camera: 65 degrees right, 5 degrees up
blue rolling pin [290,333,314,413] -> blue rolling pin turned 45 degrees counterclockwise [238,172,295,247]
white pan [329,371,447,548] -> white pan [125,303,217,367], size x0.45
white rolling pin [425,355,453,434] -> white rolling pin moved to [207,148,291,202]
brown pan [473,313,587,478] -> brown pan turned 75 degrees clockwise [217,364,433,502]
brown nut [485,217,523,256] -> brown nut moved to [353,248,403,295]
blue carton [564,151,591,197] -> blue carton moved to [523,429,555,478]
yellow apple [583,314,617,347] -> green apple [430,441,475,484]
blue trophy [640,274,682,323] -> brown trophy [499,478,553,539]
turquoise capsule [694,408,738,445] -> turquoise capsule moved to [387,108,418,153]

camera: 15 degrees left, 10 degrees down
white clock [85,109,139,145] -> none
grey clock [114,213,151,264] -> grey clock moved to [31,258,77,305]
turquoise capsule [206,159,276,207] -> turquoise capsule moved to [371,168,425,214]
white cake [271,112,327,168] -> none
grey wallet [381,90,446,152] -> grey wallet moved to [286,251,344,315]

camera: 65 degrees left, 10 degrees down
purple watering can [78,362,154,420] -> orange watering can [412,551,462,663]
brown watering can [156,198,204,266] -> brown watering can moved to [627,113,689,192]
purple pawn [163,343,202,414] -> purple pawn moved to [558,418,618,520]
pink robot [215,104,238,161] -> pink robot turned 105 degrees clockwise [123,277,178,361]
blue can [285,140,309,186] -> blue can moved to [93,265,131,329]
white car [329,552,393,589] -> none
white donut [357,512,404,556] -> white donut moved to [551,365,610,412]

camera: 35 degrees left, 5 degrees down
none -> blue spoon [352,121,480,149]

(Aim of the task)
The line containing "white donut [357,512,404,556]" opens the range, and the last line of the entries closes it; copy that range exactly.

(Answer for this exercise)
white donut [357,512,404,556] -> white donut moved to [551,365,610,412]

camera: 35 degrees left, 5 degrees down
none -> blue spoon [352,121,480,149]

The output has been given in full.